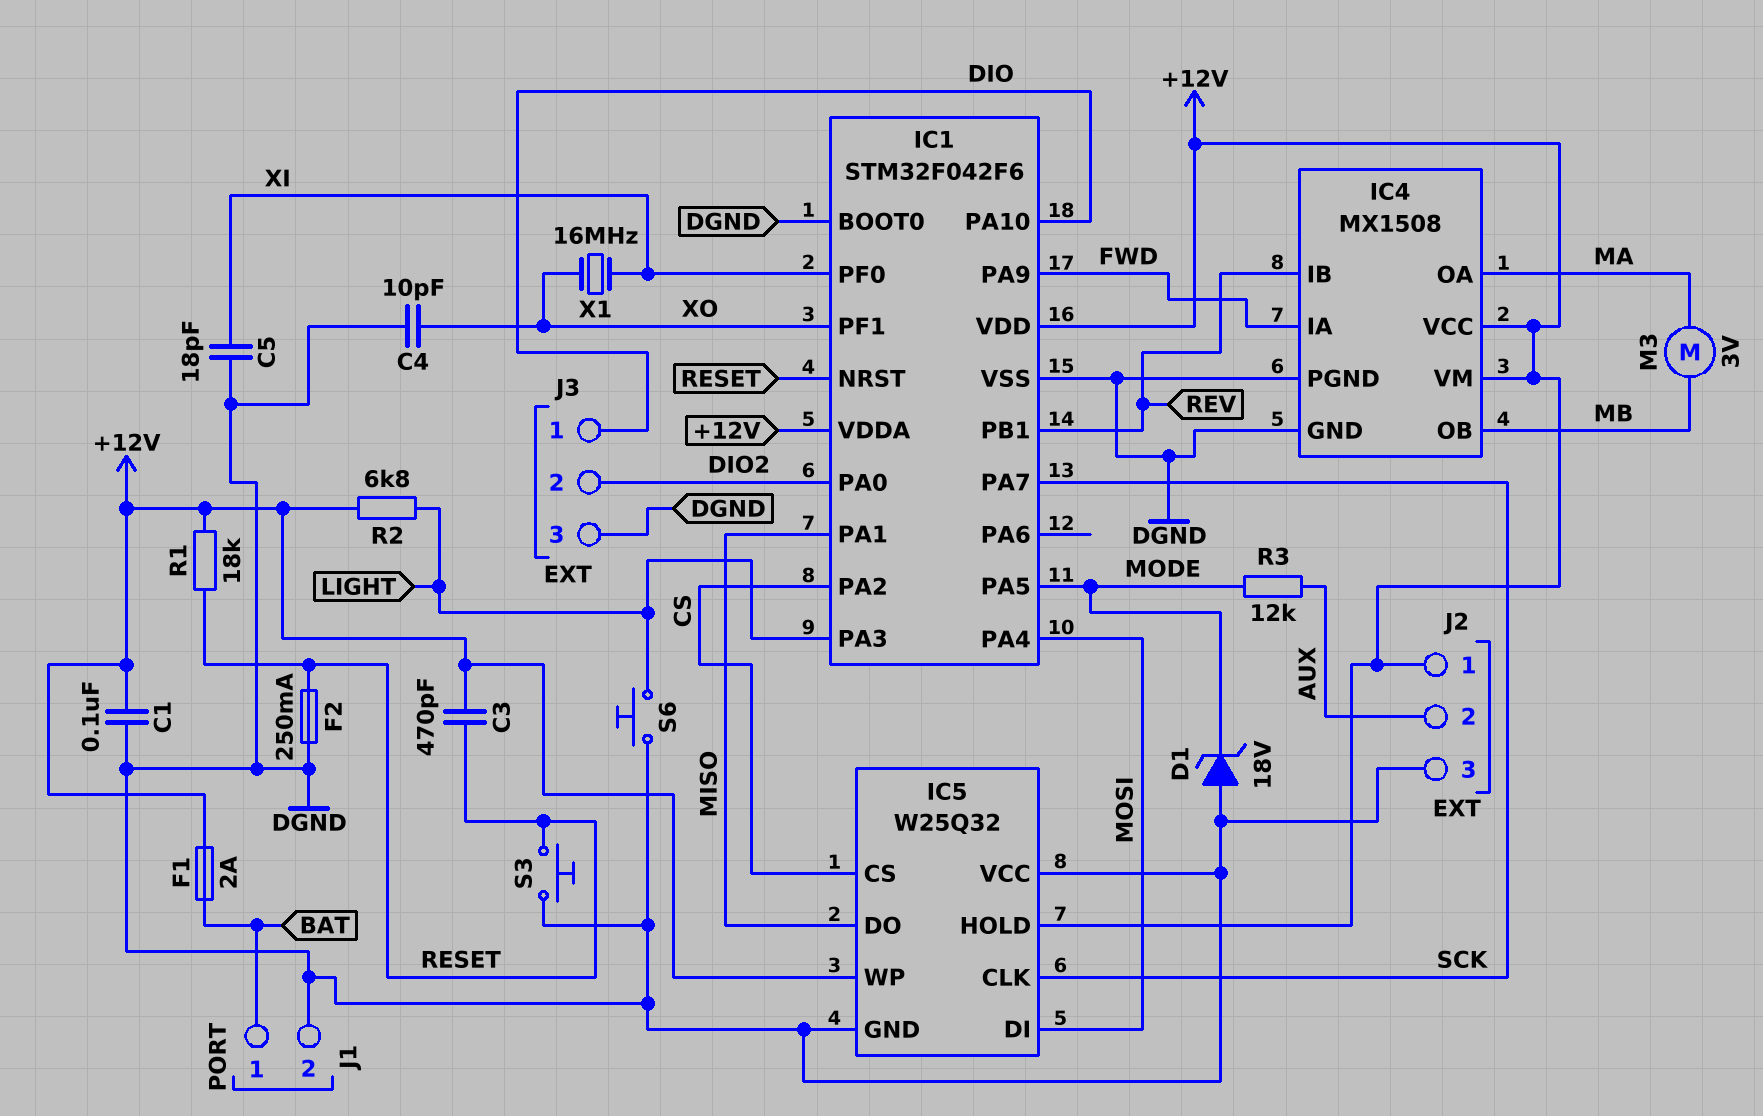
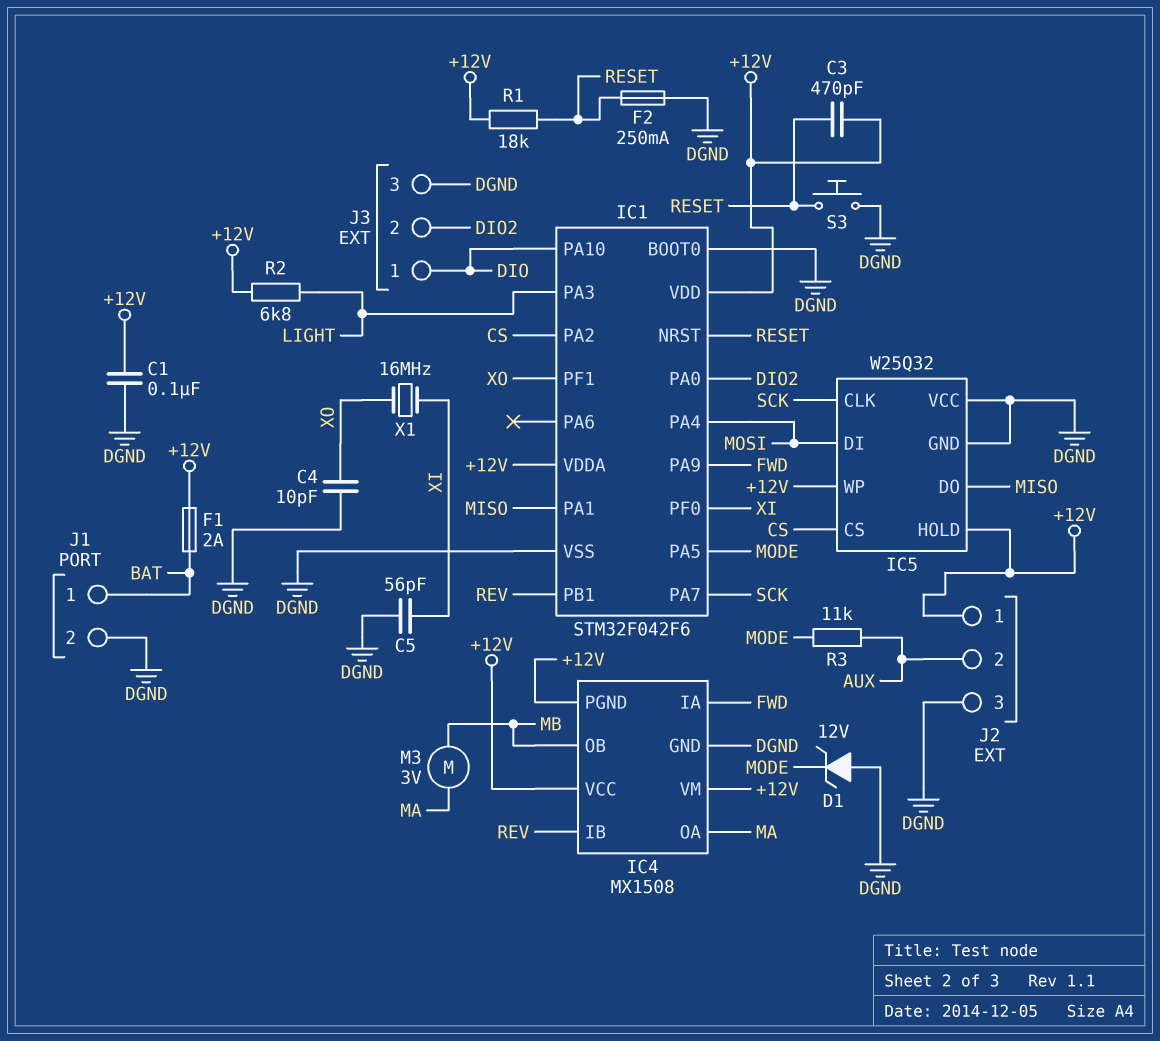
C5: 18pF (DGND, XI) -> 56pF (DGND, XI)
D1: zener 18V (A DGND, K MODE) -> zener 12V (A DGND, K MODE)
IC4 pin PGND: DGND -> +12V
R3: 12k (AUX, MODE) -> 11k (AUX, MODE)
S6: button (DGND, LIGHT) -> none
* * * * * * *
[Your objective] Your task is to find every line above containing the word "MODE" and copy it.

[The answer]
D1: zener 18V (A DGND, K MODE) -> zener 12V (A DGND, K MODE)
R3: 12k (AUX, MODE) -> 11k (AUX, MODE)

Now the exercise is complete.